Given records START

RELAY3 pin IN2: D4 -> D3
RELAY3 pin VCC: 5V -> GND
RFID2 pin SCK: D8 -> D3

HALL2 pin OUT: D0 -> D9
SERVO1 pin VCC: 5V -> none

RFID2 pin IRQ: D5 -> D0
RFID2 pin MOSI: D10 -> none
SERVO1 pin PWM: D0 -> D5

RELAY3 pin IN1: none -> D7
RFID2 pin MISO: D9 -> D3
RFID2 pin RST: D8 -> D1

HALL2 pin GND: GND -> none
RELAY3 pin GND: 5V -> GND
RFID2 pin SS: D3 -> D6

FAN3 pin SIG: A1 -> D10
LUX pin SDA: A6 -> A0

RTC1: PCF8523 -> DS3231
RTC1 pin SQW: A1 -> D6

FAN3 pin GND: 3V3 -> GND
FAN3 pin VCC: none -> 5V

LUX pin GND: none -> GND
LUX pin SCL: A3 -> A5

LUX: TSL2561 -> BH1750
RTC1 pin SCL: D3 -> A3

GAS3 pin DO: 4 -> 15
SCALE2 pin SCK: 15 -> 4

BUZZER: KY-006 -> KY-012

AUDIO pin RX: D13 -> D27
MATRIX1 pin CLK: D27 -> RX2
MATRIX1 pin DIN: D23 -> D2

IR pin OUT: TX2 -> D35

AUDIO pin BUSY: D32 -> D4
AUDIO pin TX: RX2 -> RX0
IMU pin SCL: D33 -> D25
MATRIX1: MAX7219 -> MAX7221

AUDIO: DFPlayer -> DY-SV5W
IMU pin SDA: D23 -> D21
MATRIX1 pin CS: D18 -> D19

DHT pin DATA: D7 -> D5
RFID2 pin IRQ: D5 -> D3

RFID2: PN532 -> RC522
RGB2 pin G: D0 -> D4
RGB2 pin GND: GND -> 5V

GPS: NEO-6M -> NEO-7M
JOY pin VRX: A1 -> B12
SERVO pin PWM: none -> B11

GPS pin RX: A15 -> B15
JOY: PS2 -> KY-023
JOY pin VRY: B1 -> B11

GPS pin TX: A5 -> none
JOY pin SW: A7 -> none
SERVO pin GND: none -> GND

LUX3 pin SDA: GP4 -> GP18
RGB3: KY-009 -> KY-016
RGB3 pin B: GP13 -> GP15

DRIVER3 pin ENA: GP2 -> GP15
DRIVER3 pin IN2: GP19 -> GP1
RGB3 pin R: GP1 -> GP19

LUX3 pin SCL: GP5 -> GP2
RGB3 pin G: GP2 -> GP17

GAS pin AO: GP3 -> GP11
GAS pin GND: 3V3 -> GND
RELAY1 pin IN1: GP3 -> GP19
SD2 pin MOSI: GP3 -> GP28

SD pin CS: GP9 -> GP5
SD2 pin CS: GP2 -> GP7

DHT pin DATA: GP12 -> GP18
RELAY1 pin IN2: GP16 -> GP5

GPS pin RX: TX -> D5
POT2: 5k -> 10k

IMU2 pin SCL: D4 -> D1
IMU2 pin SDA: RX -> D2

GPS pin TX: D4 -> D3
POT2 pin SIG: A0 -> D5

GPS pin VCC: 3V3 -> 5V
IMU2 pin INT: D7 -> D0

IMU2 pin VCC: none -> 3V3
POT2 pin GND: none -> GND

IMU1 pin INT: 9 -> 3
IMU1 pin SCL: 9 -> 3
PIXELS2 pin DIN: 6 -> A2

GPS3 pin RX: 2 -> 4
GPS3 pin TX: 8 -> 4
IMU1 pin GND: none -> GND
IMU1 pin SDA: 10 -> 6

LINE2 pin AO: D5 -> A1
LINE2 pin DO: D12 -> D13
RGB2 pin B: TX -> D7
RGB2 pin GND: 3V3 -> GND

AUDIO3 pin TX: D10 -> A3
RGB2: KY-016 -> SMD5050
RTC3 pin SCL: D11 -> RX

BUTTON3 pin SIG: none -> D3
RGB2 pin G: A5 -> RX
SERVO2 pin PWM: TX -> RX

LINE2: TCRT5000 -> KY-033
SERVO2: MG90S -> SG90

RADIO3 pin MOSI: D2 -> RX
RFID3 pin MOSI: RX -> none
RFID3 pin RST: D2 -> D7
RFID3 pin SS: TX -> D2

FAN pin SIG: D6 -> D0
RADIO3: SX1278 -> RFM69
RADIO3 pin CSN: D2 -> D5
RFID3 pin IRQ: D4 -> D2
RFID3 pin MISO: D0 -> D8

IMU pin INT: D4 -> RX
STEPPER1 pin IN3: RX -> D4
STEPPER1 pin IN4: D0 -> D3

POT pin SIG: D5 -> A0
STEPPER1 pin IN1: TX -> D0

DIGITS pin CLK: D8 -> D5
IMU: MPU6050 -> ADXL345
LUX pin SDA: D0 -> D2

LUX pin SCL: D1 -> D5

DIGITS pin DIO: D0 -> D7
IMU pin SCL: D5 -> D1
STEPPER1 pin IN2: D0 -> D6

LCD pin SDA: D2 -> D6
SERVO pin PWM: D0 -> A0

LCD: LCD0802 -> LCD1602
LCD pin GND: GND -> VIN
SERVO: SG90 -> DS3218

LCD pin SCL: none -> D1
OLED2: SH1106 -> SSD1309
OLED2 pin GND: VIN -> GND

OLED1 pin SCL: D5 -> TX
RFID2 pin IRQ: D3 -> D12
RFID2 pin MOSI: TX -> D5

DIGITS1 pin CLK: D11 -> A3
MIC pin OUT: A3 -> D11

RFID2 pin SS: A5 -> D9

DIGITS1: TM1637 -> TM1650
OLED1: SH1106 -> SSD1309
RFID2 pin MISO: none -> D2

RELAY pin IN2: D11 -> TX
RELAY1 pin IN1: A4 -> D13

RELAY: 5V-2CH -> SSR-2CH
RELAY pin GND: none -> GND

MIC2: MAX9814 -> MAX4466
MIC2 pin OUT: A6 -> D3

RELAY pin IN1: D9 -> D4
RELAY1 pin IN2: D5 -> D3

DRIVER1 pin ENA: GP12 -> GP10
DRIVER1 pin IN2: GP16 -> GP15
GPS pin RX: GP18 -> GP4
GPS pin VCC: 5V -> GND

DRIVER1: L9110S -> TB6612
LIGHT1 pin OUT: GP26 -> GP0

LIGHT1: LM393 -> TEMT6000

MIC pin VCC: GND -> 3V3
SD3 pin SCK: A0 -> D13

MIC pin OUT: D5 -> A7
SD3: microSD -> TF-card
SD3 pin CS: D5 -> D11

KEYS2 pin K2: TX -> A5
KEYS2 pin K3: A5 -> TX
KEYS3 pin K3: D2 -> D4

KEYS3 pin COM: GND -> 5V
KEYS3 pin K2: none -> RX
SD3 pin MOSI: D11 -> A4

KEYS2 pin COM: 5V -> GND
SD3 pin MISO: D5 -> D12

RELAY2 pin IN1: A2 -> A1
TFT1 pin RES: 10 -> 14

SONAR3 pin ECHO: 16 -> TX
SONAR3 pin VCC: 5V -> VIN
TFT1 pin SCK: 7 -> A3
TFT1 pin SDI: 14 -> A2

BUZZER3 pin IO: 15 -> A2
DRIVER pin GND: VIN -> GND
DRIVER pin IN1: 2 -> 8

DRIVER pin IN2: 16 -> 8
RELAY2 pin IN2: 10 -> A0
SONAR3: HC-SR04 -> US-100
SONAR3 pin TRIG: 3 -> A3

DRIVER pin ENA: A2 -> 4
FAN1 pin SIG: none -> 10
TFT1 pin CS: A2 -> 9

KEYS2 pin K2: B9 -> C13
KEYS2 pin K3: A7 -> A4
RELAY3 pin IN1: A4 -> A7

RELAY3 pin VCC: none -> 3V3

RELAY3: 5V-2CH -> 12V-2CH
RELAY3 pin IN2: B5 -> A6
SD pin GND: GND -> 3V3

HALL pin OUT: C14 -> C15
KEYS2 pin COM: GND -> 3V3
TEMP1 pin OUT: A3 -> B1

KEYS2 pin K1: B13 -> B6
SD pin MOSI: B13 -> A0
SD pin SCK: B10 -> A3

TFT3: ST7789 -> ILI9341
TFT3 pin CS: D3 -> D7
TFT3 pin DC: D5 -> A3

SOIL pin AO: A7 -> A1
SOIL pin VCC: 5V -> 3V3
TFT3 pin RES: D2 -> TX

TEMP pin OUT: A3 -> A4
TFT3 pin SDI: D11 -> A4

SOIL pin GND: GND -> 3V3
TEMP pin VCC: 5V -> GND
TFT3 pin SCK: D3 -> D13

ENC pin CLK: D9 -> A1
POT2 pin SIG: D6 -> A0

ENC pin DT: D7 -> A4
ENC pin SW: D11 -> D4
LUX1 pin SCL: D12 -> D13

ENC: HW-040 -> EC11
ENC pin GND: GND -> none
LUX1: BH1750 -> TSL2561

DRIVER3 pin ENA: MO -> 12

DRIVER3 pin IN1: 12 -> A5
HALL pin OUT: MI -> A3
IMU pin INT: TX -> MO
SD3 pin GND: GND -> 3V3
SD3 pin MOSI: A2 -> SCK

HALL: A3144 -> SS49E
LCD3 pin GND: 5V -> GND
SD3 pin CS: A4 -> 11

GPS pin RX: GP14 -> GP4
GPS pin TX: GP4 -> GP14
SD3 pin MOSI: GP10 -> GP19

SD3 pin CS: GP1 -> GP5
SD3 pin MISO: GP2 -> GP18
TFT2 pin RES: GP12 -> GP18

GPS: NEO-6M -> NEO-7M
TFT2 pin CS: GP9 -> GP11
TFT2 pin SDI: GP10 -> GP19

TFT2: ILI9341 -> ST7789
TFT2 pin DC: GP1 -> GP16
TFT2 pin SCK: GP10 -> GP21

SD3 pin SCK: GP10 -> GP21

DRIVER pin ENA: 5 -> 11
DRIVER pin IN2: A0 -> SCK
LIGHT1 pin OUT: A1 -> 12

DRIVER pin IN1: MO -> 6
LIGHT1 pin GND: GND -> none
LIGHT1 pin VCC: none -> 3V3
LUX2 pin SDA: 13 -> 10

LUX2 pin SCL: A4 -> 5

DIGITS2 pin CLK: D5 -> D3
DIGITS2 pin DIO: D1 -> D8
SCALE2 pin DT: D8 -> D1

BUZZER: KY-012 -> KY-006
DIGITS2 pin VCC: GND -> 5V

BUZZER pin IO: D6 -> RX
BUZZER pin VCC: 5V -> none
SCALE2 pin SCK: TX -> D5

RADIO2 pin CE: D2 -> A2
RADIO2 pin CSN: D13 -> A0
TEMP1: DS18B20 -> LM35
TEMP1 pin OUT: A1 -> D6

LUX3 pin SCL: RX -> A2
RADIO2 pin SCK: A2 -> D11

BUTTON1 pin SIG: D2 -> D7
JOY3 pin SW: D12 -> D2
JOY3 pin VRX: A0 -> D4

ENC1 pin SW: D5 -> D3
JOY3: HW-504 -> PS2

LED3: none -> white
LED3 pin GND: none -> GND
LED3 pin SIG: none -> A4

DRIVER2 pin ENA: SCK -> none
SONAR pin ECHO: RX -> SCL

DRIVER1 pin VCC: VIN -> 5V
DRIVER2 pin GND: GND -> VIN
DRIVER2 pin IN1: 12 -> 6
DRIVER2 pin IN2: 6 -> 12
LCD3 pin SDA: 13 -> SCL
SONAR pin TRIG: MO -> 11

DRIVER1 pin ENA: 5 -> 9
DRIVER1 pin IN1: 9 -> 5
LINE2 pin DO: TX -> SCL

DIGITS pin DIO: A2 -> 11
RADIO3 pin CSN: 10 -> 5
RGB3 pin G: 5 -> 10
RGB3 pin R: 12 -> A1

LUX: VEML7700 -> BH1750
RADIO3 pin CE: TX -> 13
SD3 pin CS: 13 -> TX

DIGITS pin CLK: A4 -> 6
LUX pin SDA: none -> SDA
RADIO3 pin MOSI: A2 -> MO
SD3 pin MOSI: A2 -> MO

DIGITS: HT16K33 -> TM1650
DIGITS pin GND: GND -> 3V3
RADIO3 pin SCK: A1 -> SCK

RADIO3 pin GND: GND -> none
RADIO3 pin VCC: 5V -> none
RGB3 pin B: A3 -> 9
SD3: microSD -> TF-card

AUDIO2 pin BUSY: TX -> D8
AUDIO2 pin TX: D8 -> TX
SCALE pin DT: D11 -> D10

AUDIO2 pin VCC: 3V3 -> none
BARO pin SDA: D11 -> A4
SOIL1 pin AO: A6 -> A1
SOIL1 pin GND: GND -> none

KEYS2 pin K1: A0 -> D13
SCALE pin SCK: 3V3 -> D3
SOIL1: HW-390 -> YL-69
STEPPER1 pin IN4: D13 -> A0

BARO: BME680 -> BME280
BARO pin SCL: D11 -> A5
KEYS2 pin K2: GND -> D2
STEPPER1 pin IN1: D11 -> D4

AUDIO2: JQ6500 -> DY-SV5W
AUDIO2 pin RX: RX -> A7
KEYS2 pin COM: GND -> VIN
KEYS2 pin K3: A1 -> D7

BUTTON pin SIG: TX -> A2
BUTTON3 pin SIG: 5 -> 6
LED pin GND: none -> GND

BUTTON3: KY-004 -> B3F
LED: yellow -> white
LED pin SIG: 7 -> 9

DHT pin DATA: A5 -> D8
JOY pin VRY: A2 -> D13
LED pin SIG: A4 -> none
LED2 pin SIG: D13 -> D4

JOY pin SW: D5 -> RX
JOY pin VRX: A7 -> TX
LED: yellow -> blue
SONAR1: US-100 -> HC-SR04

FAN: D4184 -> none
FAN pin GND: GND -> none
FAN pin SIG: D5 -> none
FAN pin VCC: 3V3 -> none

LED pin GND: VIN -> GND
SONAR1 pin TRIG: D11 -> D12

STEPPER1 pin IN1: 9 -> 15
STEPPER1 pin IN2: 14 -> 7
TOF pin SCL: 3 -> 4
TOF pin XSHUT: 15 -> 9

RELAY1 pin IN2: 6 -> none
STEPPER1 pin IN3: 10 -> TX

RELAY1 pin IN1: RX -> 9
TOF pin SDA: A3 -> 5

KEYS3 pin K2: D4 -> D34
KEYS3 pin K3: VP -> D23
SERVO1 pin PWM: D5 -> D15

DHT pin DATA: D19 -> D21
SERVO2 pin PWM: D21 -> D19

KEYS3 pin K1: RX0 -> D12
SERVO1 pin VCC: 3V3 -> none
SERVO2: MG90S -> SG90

Given records END

> _Try it_
Retype only the lines above between the line with "LED3 pin SIG: none -> A4" and the line with "DIGITS pin DIO: A2 -> 11", counting those two lines as well, and keep every character as it is.

> _Expected output_
LED3 pin SIG: none -> A4

DRIVER2 pin ENA: SCK -> none
SONAR pin ECHO: RX -> SCL

DRIVER1 pin VCC: VIN -> 5V
DRIVER2 pin GND: GND -> VIN
DRIVER2 pin IN1: 12 -> 6
DRIVER2 pin IN2: 6 -> 12
LCD3 pin SDA: 13 -> SCL
SONAR pin TRIG: MO -> 11

DRIVER1 pin ENA: 5 -> 9
DRIVER1 pin IN1: 9 -> 5
LINE2 pin DO: TX -> SCL

DIGITS pin DIO: A2 -> 11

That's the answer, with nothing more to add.